→ The task: Could you repeat the data word for word while skipping the pictures?

Data entries:
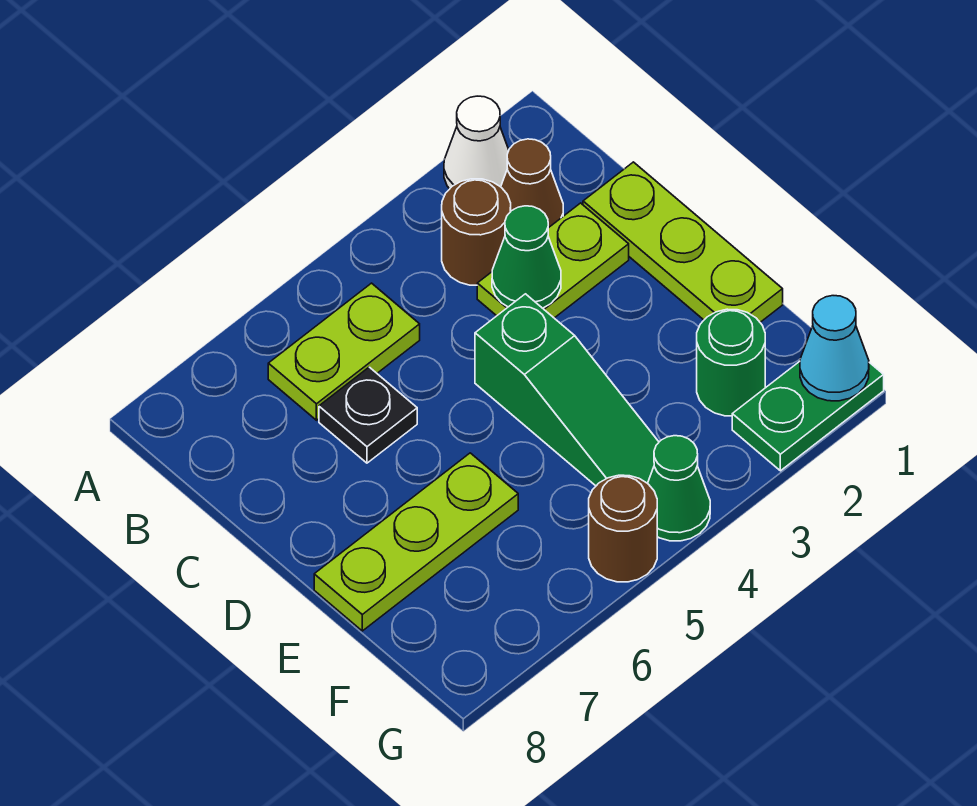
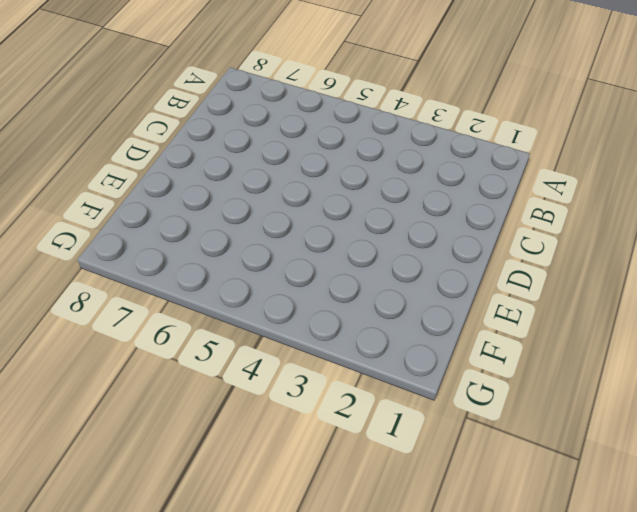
none -> white cone A2 level 1
none -> brown cone B2 level 1
none -> brown round brick B3 level 1

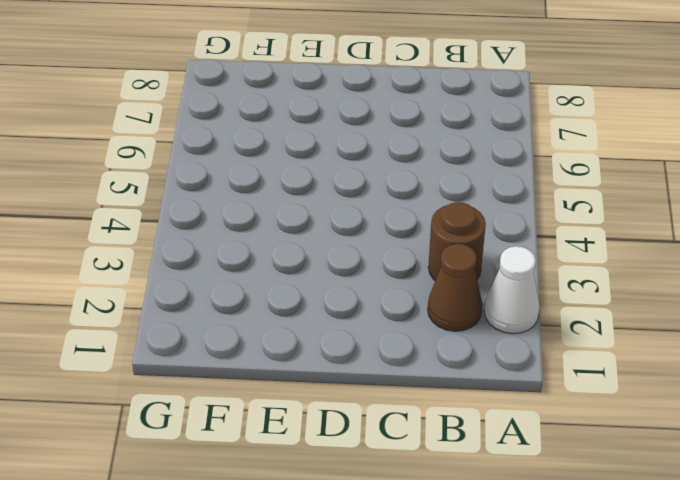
none -> lime plate B5:B6 level 1
none -> lime plate C1:E1 level 1
none -> lime plate C2:C3 level 1

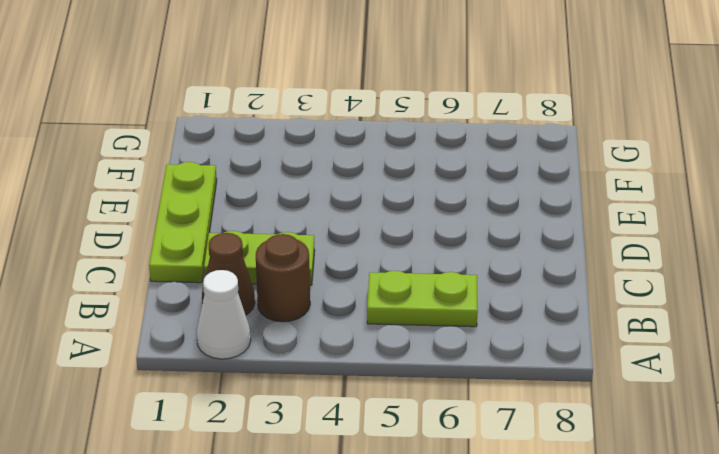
none -> black plate C6 level 1
none -> green slope D4:F4 level 1 top D
none -> lime plate E6:E8 level 1

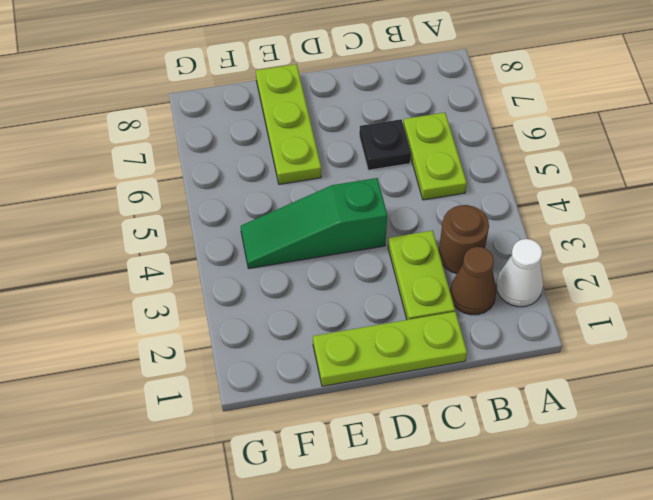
none -> green round brick F2 level 1
none -> green plate G1:G2 level 1
none -> green cone G4 level 1

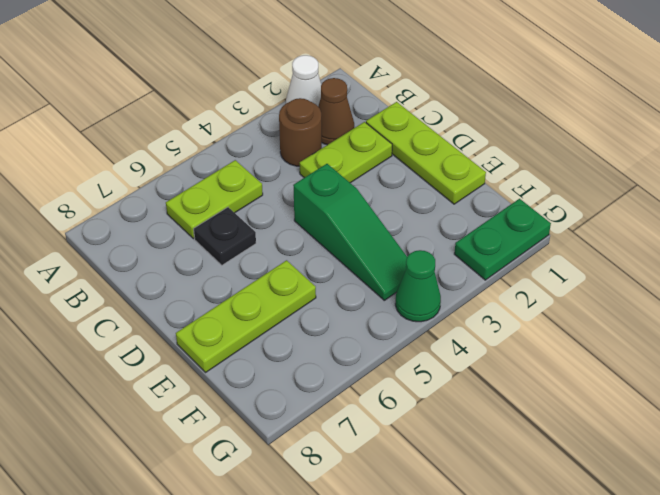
none -> green round brick F2 level 1
none -> brown round brick G5 level 1
none -> green cone C3 level 2

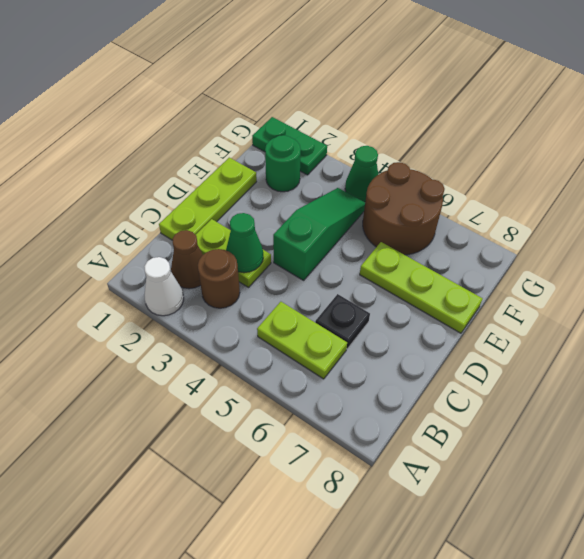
brown round brick F5:G6 level 1 -> brown round brick G5 level 1
none -> cyan cone G1 level 2

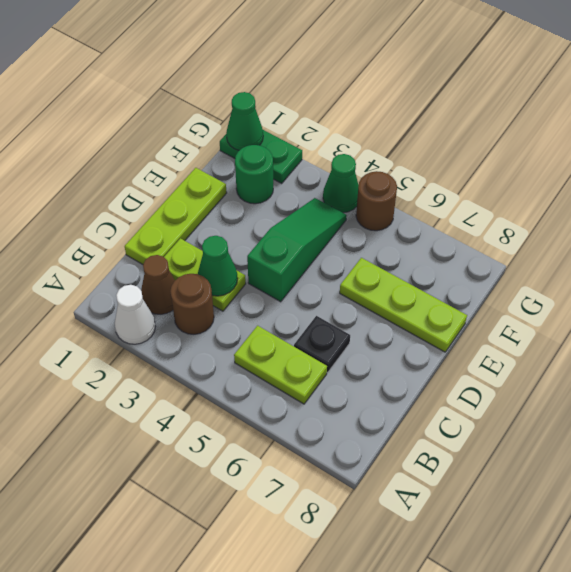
green cone G1 level 2 -> cyan cone G1 level 2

→ Answer for this exercise:
none -> white cone A2 level 1
none -> brown cone B2 level 1
none -> brown round brick B3 level 1

none -> lime plate B5:B6 level 1
none -> lime plate C1:E1 level 1
none -> lime plate C2:C3 level 1

none -> black plate C6 level 1
none -> green slope D4:F4 level 1 top D
none -> lime plate E6:E8 level 1

none -> green round brick F2 level 1
none -> green plate G1:G2 level 1
none -> green cone G4 level 1

none -> green round brick F2 level 1
none -> brown round brick G5 level 1
none -> green cone C3 level 2

brown round brick F5:G6 level 1 -> brown round brick G5 level 1
none -> cyan cone G1 level 2

green cone G1 level 2 -> cyan cone G1 level 2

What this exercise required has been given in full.